Starting at the first line of the records below, reproduce every line up to and including the line with "C10: 2.2uF (COM, VDD) -> 100nF (COM, VDD)", but leave out all pictures.

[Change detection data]
=== Begin Enclosure ===

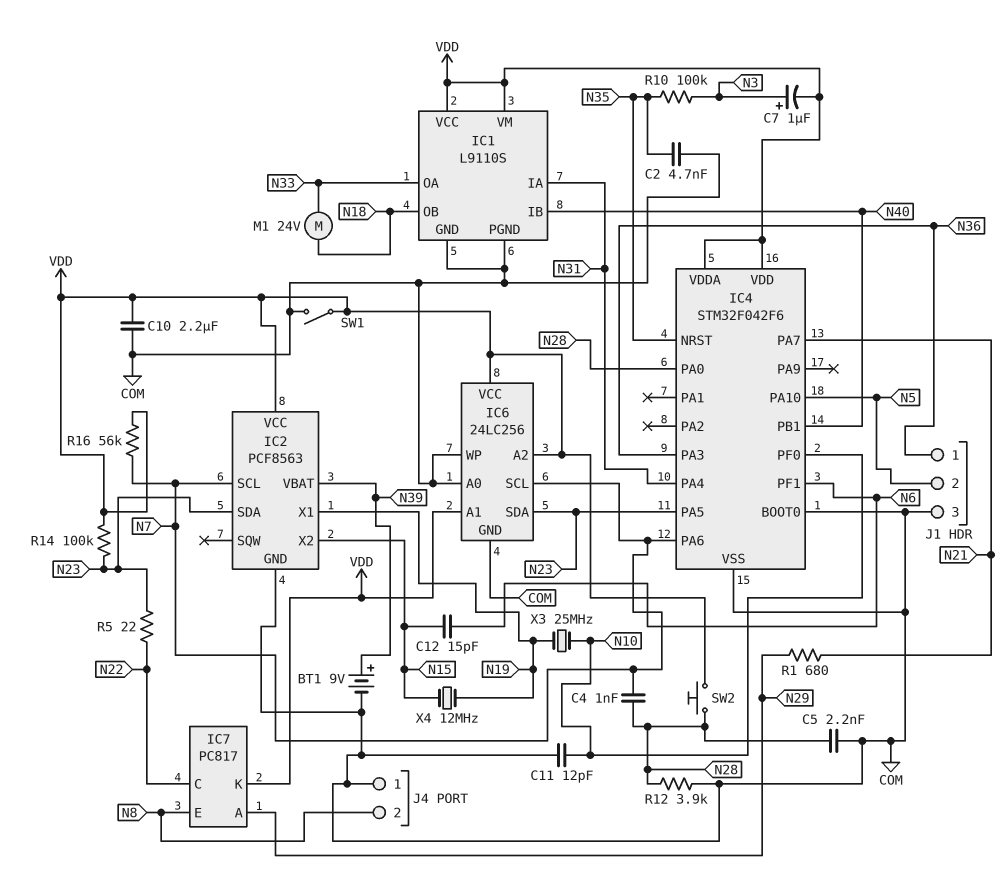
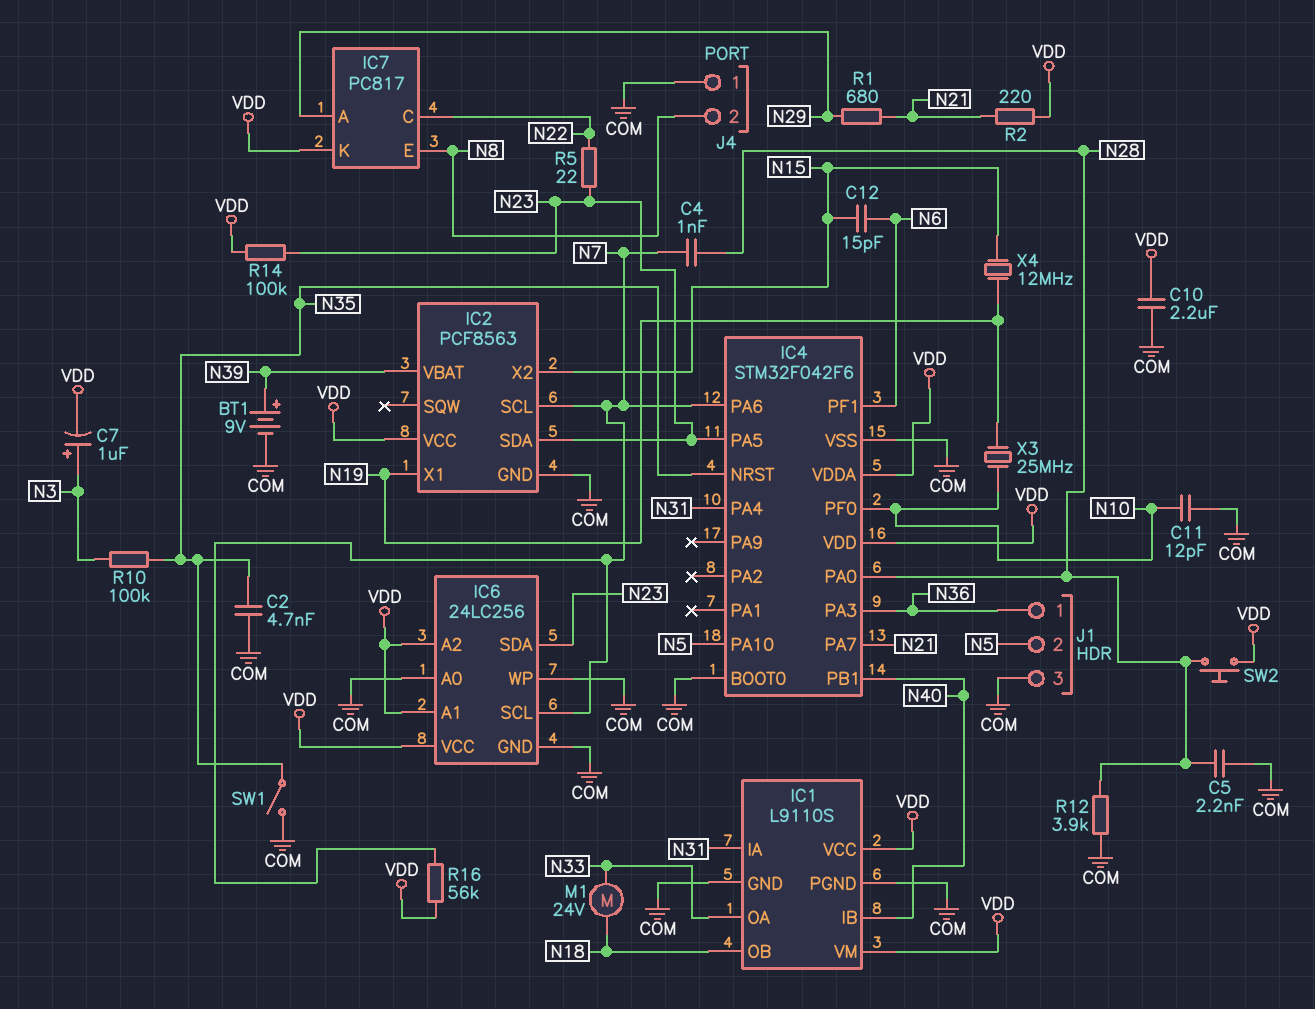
R2: none -> 220 (N21, VDD)
SW1: switch (COM, VDD) -> switch (COM, N35)

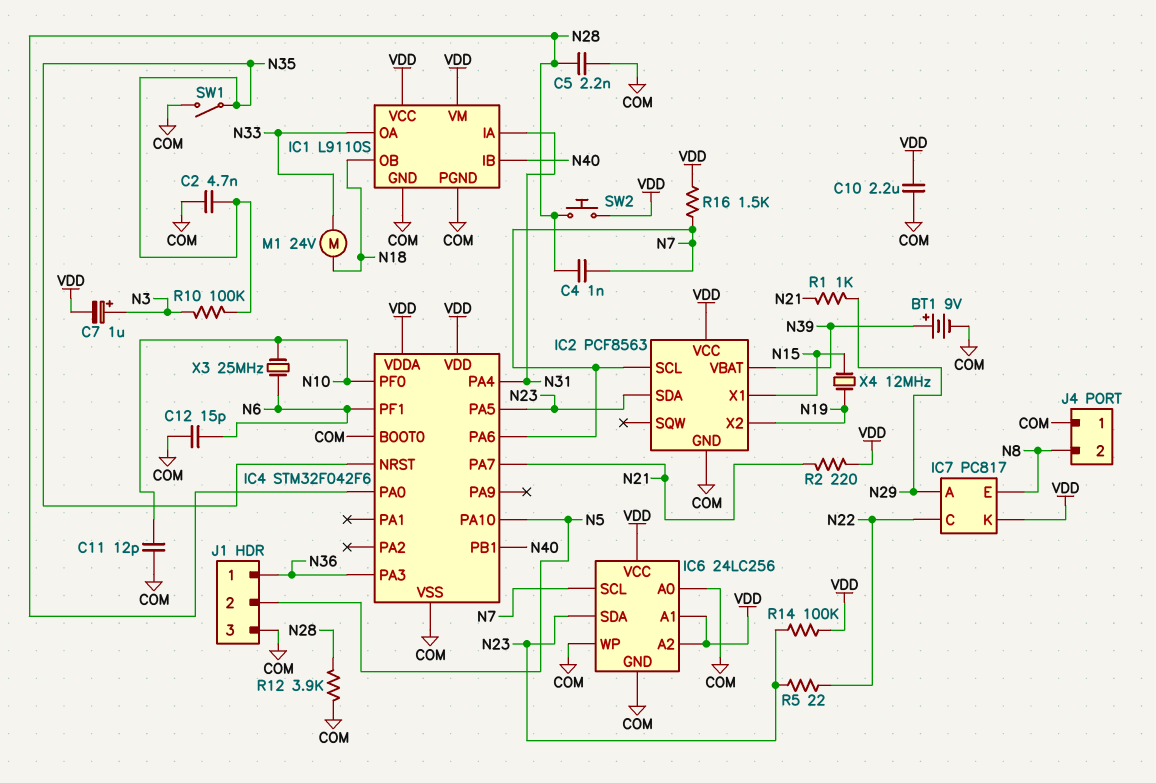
C12: 15pF (N6, N15) -> 15pF (COM, N6)
IC2 pin X1: N19 -> N15
IC2 pin X2: N15 -> N19
R1: 680 (N21, N29) -> 1k (N21, N29)
R16: 56k (N7, VDD) -> 1.5k (N7, VDD)
X3: 25MHz (N10, N19) -> 25MHz (N6, N10)

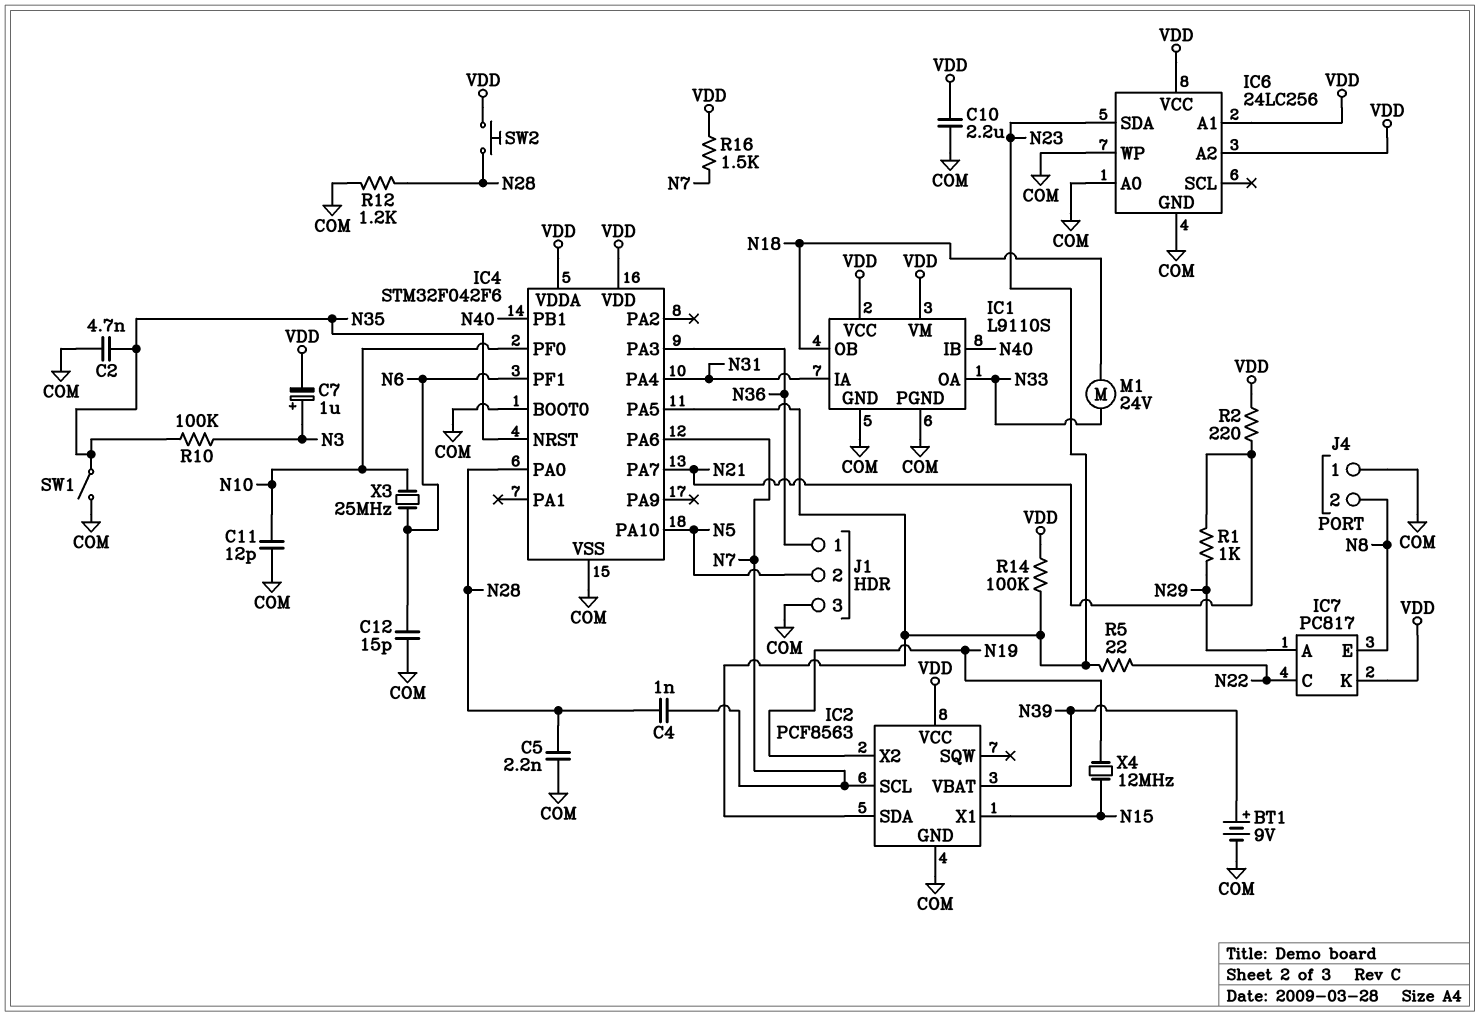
IC6 pin SCL: N7 -> none
R12: 3.9k (COM, N28) -> 1.2k (COM, N28)

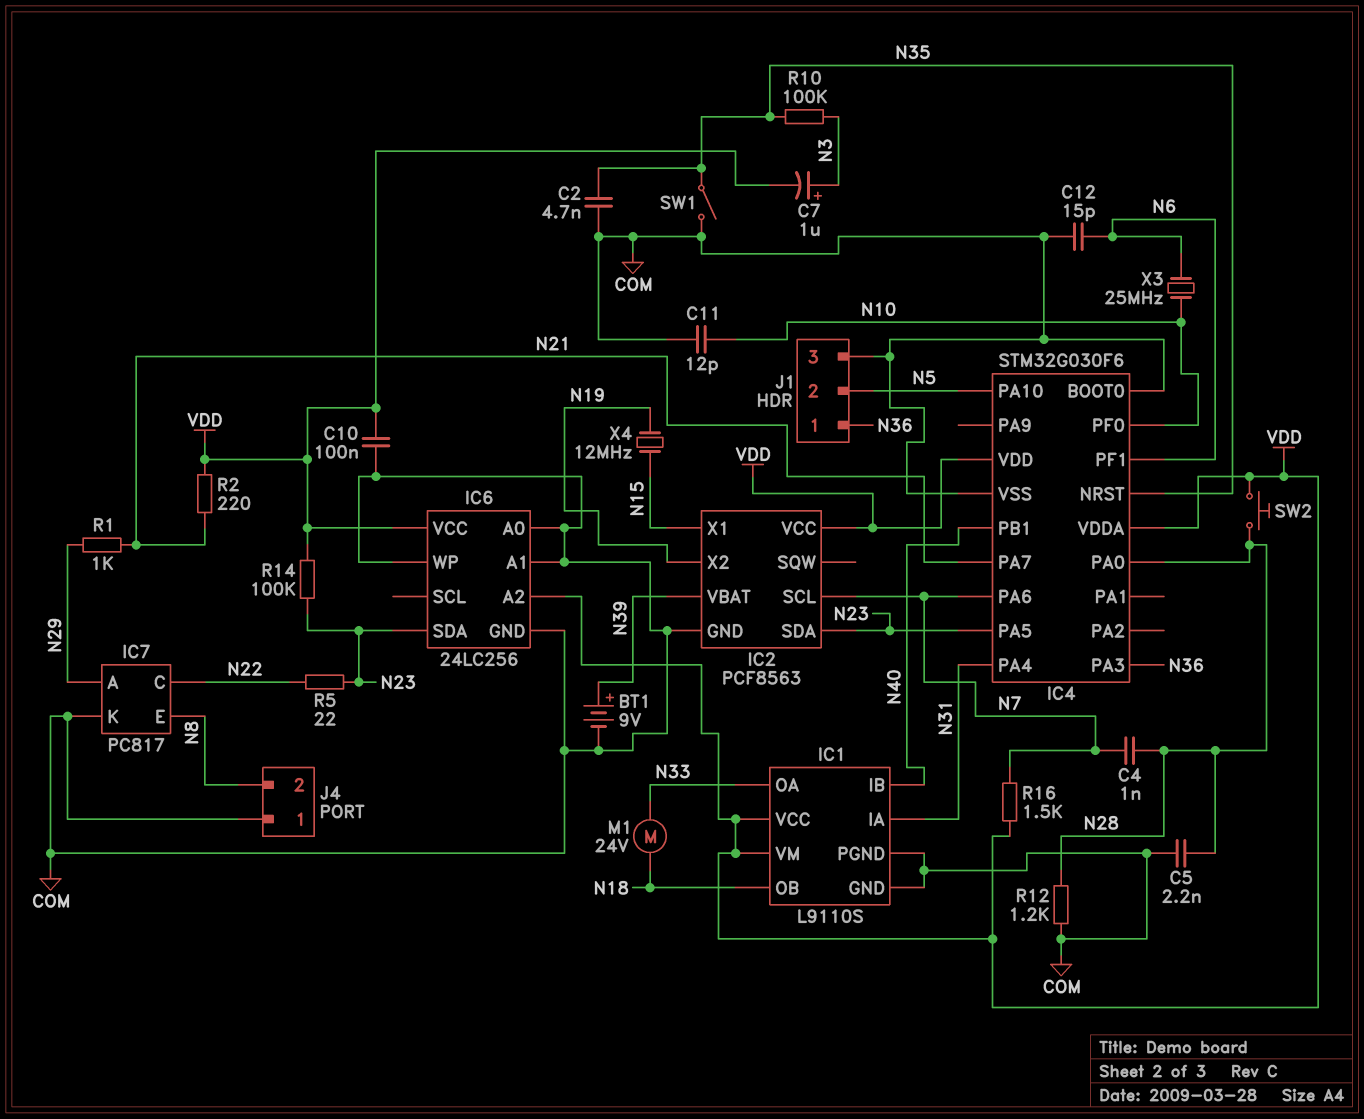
C10: 2.2uF (COM, VDD) -> 100nF (COM, VDD)
IC4: STM32F042F6 -> STM32G030F6
IC6 pin A1: VDD -> COM
IC7 pin K: VDD -> COM

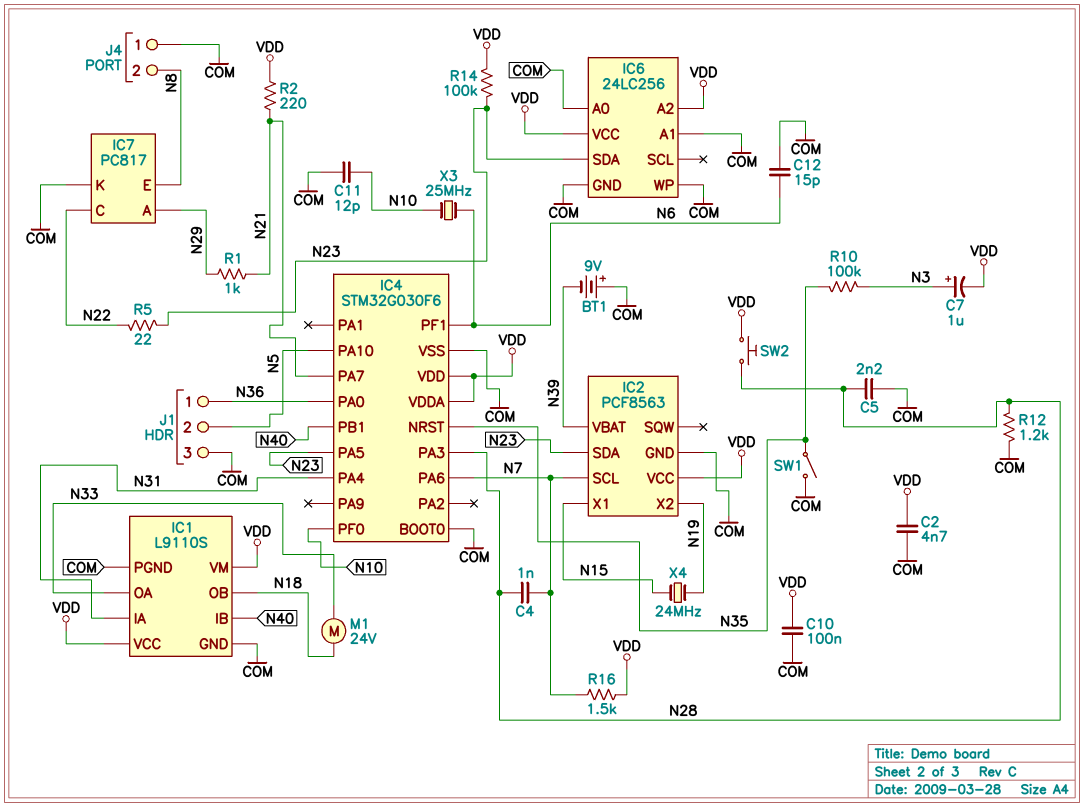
BT1: 9V (plus N39, minus COM) -> 9V (plus COM, minus N39)
C2: 4.7nF (COM, N35) -> 4.7nF (COM, VDD)
IC4 pin PA0: N28 -> N36
IC4 pin PA3: N36 -> N28
X4: 12MHz (N15, N19) -> 24MHz (N15, N19)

=== End Enclosure ===

TASK ANSWER
R2: none -> 220 (N21, VDD)
SW1: switch (COM, VDD) -> switch (COM, N35)

C12: 15pF (N6, N15) -> 15pF (COM, N6)
IC2 pin X1: N19 -> N15
IC2 pin X2: N15 -> N19
R1: 680 (N21, N29) -> 1k (N21, N29)
R16: 56k (N7, VDD) -> 1.5k (N7, VDD)
X3: 25MHz (N10, N19) -> 25MHz (N6, N10)

IC6 pin SCL: N7 -> none
R12: 3.9k (COM, N28) -> 1.2k (COM, N28)

C10: 2.2uF (COM, VDD) -> 100nF (COM, VDD)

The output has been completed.